Dataset records:

=== Section Start ===

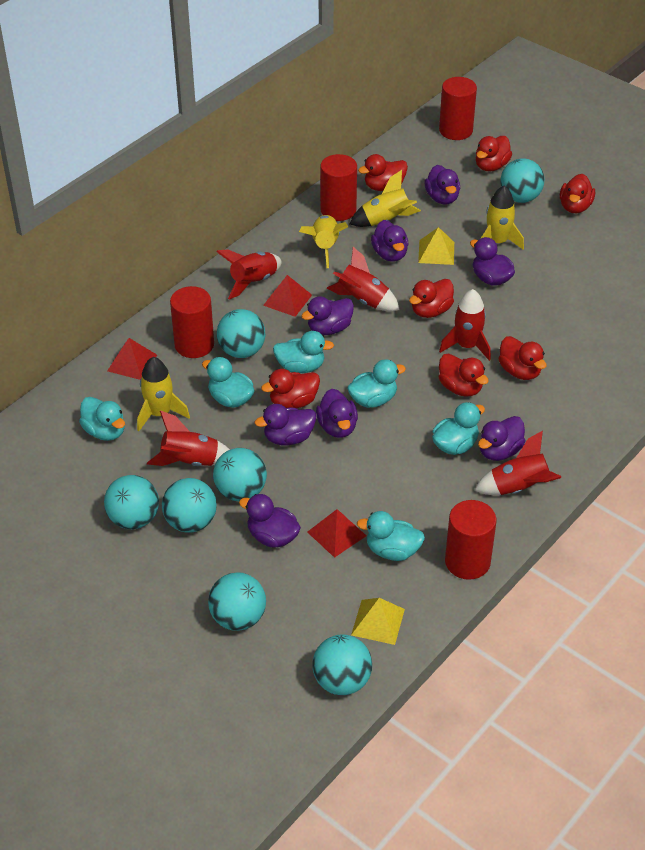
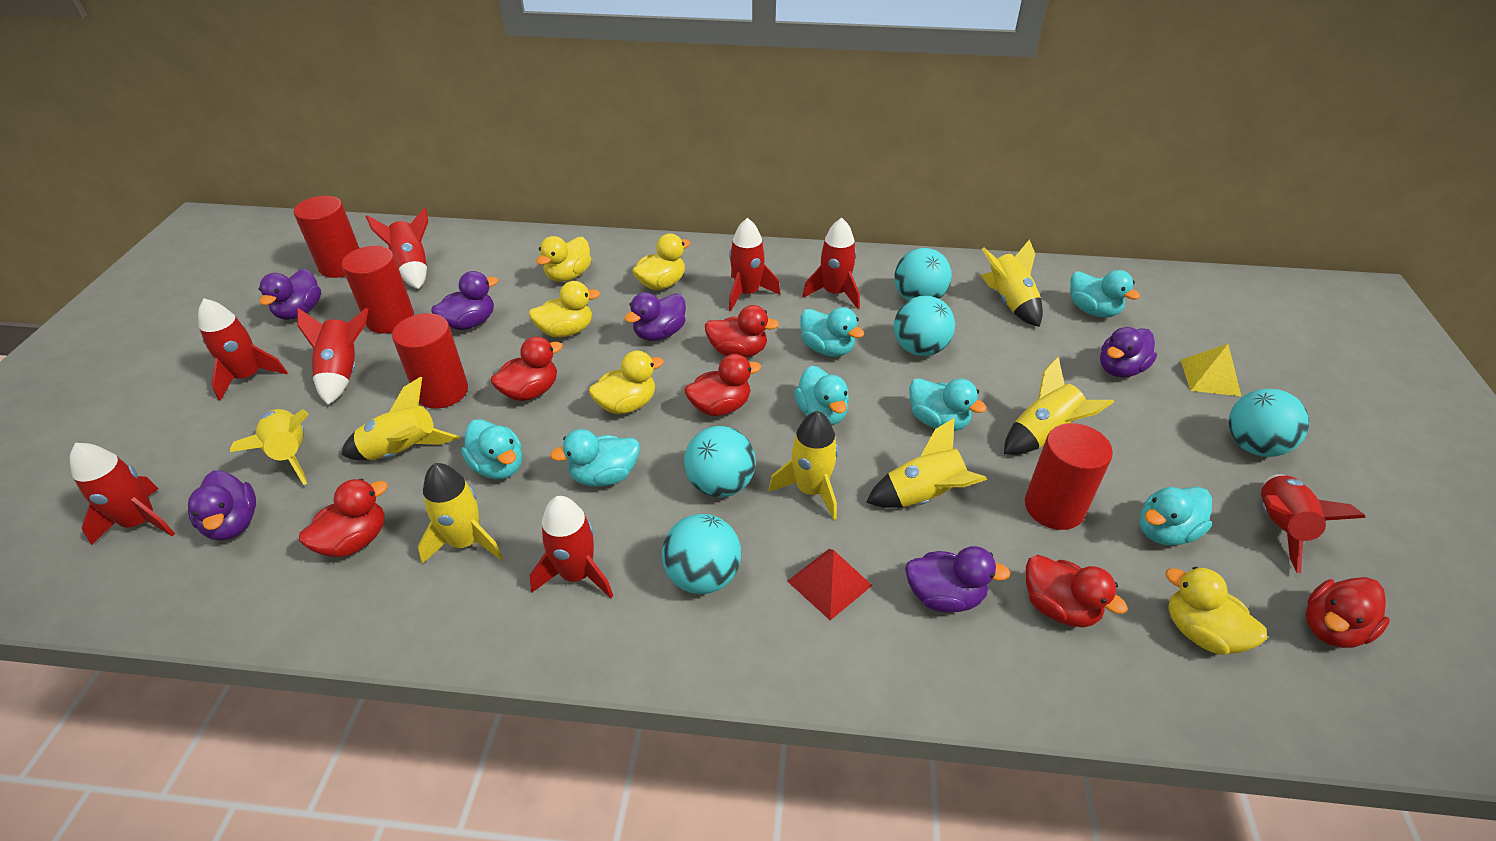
purple duck: 8 -> 6
red duck: 7 -> 6
red pyramid: 3 -> 1
red rocket: 5 -> 8
turquoise ball: 7 -> 5
turquoise duck: 6 -> 7
yellow duck: 0 -> 5
yellow pyramid: 2 -> 1
yellow rocket: 4 -> 7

=== Section End ===

What you will do :: The expected result is an exact transcription of the lines from the one containing "red duck: 7 -> 6" through the end of the records above; please include both ends.

Written solution ::
red duck: 7 -> 6
red pyramid: 3 -> 1
red rocket: 5 -> 8
turquoise ball: 7 -> 5
turquoise duck: 6 -> 7
yellow duck: 0 -> 5
yellow pyramid: 2 -> 1
yellow rocket: 4 -> 7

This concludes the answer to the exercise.